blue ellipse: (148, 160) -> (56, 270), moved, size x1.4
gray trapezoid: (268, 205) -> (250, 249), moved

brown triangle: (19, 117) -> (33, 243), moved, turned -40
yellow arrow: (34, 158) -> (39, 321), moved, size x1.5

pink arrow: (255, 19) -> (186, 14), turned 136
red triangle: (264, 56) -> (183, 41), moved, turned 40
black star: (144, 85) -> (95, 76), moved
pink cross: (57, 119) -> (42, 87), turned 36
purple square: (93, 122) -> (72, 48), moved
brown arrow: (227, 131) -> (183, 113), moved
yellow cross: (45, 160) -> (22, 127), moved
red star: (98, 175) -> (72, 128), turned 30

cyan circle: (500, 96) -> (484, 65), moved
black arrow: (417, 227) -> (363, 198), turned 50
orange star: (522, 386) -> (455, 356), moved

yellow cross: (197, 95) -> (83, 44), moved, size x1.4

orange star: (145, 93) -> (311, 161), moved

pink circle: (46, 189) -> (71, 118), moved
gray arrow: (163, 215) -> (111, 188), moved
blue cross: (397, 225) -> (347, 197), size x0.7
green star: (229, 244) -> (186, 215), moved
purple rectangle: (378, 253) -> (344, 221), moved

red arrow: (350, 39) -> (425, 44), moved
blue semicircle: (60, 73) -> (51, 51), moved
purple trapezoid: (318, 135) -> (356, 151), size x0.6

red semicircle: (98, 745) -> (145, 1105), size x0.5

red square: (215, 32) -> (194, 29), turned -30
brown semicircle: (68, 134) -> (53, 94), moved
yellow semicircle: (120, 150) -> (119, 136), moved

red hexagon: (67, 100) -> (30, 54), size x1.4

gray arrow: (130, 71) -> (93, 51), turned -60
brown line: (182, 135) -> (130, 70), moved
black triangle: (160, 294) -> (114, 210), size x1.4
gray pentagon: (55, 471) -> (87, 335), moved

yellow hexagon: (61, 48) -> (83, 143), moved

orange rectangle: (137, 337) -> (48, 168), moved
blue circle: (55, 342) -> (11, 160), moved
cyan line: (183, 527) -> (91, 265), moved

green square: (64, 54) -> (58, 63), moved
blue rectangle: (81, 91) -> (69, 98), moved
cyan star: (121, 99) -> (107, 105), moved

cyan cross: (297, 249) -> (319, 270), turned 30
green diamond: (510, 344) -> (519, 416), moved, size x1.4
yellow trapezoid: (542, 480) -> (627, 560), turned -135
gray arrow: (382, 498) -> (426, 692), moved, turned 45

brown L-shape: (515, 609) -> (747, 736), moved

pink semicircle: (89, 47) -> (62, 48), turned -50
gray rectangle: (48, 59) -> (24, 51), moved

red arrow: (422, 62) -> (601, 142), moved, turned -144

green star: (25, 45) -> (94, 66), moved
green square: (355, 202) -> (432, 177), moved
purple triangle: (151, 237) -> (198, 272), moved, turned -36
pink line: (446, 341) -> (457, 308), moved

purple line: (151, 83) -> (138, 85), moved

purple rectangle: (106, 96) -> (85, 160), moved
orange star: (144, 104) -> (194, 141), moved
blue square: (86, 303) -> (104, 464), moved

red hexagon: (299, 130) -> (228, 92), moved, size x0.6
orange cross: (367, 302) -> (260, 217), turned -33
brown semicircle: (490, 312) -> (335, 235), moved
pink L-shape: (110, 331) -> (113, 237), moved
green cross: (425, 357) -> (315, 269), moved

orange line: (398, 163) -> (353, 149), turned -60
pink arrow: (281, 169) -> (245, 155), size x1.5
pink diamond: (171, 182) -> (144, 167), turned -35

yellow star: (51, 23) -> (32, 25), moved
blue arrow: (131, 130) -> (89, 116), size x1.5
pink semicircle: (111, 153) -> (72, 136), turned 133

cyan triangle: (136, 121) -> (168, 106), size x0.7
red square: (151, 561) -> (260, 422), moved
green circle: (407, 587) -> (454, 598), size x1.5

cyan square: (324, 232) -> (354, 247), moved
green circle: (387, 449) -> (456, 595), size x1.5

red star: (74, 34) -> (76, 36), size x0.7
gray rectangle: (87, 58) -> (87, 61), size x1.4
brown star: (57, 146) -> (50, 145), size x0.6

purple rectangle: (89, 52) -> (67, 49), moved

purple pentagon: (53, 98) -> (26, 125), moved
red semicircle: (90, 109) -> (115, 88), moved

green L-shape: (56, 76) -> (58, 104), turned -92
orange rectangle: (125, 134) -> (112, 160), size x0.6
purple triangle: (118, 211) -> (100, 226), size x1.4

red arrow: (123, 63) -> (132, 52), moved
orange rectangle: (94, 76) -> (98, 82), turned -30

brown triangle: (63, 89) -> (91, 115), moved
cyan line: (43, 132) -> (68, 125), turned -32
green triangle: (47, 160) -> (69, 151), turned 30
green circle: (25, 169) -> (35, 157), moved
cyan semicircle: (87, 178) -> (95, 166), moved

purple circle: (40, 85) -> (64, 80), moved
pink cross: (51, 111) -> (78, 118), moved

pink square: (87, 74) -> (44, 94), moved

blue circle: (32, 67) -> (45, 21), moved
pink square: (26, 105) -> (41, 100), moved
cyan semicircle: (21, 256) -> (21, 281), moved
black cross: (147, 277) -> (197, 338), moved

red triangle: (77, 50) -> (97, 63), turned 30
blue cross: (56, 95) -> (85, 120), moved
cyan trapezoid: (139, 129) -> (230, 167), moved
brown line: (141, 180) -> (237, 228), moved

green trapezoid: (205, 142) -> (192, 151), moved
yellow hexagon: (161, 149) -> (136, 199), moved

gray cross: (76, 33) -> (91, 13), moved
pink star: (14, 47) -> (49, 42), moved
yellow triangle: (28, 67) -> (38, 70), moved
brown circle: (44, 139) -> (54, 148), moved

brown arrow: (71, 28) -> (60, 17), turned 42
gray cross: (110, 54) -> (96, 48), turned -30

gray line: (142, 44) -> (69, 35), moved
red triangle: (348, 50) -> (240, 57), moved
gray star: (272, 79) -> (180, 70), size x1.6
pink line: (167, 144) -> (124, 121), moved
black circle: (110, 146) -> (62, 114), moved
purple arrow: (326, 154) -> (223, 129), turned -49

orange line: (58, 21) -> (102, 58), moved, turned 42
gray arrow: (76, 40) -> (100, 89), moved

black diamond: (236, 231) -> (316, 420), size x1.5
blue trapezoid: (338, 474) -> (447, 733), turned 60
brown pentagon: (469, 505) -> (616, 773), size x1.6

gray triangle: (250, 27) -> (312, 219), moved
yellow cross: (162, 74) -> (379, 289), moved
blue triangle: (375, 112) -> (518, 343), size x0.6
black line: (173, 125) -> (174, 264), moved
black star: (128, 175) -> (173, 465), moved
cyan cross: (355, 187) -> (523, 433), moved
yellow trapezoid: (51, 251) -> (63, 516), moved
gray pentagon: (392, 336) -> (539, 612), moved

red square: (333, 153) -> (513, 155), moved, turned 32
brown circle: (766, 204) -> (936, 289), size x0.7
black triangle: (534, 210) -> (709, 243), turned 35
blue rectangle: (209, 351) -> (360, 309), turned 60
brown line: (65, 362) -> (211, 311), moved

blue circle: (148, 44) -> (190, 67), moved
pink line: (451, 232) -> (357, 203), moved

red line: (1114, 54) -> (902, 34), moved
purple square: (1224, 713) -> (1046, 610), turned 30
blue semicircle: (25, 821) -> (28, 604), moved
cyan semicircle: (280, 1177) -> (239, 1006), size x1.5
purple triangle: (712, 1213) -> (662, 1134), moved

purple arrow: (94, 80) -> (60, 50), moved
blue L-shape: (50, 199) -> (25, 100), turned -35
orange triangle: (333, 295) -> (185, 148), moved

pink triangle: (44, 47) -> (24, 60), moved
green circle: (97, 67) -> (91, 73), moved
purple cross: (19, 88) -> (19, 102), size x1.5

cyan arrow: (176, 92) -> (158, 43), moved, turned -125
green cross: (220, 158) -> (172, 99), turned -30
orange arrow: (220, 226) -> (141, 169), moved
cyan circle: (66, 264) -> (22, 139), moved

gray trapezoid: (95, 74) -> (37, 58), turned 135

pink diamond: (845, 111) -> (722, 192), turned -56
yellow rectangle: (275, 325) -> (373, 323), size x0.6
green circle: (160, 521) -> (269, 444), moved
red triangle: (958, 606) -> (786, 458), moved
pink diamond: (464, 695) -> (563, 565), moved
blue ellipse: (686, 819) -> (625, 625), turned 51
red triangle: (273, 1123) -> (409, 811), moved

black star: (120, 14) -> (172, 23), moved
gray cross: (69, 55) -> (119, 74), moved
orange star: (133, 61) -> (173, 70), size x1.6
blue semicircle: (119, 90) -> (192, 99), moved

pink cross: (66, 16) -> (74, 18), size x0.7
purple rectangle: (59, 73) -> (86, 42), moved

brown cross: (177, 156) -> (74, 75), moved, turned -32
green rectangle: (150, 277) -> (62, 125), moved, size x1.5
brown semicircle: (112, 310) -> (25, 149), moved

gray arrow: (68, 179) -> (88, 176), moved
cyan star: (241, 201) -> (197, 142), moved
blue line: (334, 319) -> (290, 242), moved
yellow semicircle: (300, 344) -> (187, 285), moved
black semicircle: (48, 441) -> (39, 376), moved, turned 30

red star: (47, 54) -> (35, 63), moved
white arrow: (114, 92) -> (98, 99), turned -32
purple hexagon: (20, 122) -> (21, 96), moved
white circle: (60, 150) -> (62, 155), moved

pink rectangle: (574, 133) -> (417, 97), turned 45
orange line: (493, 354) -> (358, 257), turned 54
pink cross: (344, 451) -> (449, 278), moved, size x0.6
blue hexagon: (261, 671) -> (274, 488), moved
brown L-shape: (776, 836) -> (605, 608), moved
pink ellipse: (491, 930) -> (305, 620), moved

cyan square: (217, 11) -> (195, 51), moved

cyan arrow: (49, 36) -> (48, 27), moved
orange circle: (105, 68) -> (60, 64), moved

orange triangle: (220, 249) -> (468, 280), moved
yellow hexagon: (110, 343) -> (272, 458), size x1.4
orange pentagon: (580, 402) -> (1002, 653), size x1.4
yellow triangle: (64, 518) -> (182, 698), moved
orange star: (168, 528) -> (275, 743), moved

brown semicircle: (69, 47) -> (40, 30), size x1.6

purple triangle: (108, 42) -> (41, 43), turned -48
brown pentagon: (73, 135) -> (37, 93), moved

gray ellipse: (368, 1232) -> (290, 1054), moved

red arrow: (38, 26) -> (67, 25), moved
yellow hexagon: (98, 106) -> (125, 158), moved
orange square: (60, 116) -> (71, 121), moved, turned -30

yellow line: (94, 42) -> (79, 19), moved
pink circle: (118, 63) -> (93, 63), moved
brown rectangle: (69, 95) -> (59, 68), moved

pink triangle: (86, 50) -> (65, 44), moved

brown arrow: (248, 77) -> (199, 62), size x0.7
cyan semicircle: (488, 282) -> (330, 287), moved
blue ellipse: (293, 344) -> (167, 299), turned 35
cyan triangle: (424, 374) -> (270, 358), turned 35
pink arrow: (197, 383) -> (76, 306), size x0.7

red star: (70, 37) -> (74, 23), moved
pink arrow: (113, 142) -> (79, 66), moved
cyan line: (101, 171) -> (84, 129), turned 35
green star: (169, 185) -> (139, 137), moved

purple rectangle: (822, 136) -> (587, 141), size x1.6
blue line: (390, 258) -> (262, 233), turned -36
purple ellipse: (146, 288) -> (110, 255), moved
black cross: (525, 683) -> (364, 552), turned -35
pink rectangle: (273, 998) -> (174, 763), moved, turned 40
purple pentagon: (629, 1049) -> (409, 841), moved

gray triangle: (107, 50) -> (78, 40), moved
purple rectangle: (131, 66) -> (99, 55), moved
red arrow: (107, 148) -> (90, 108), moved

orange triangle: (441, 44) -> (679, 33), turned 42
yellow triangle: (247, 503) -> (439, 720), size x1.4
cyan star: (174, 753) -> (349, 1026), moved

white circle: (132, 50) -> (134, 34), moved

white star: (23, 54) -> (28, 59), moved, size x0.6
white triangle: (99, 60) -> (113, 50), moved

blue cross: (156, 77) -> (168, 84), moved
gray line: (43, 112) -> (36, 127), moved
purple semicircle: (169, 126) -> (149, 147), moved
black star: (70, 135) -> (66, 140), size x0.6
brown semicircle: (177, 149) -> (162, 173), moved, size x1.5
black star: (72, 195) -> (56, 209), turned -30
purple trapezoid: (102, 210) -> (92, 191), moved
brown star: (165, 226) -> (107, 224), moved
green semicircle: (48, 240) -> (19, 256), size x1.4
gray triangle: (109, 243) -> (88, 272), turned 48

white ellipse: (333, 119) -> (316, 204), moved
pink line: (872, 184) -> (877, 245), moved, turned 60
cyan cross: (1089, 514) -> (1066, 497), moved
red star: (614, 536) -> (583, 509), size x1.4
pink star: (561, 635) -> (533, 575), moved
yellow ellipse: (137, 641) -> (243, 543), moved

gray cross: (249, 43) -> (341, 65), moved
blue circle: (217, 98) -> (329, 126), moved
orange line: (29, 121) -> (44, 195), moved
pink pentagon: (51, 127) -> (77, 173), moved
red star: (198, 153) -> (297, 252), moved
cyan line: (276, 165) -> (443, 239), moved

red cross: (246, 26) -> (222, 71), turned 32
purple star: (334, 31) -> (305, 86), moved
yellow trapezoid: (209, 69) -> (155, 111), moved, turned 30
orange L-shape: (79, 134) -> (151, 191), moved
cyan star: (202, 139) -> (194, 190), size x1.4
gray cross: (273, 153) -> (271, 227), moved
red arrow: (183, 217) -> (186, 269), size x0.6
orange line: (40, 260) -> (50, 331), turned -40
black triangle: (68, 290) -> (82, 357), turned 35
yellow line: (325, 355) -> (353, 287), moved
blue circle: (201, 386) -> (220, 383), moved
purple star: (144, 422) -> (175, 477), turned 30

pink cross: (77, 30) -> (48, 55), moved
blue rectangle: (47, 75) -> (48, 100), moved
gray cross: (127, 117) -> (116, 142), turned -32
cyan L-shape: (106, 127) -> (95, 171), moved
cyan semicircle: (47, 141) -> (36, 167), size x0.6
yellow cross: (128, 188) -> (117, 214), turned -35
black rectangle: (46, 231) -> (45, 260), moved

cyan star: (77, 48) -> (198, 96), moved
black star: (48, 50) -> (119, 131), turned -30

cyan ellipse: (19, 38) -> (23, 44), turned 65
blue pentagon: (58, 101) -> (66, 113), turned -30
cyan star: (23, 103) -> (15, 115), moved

## Task requirements
Starting with the line with "brown L-shape: (776, 836)" above and going on through the line with "red star: (70, 37) -> (74, 23), moved", transcribe every line exactly, both ends included, and add nothing.

## Solution to the exercise
brown L-shape: (776, 836) -> (605, 608), moved
pink ellipse: (491, 930) -> (305, 620), moved

cyan square: (217, 11) -> (195, 51), moved

cyan arrow: (49, 36) -> (48, 27), moved
orange circle: (105, 68) -> (60, 64), moved

orange triangle: (220, 249) -> (468, 280), moved
yellow hexagon: (110, 343) -> (272, 458), size x1.4
orange pentagon: (580, 402) -> (1002, 653), size x1.4
yellow triangle: (64, 518) -> (182, 698), moved
orange star: (168, 528) -> (275, 743), moved

brown semicircle: (69, 47) -> (40, 30), size x1.6

purple triangle: (108, 42) -> (41, 43), turned -48
brown pentagon: (73, 135) -> (37, 93), moved

gray ellipse: (368, 1232) -> (290, 1054), moved

red arrow: (38, 26) -> (67, 25), moved
yellow hexagon: (98, 106) -> (125, 158), moved
orange square: (60, 116) -> (71, 121), moved, turned -30

yellow line: (94, 42) -> (79, 19), moved
pink circle: (118, 63) -> (93, 63), moved
brown rectangle: (69, 95) -> (59, 68), moved

pink triangle: (86, 50) -> (65, 44), moved

brown arrow: (248, 77) -> (199, 62), size x0.7
cyan semicircle: (488, 282) -> (330, 287), moved
blue ellipse: (293, 344) -> (167, 299), turned 35
cyan triangle: (424, 374) -> (270, 358), turned 35
pink arrow: (197, 383) -> (76, 306), size x0.7

red star: (70, 37) -> (74, 23), moved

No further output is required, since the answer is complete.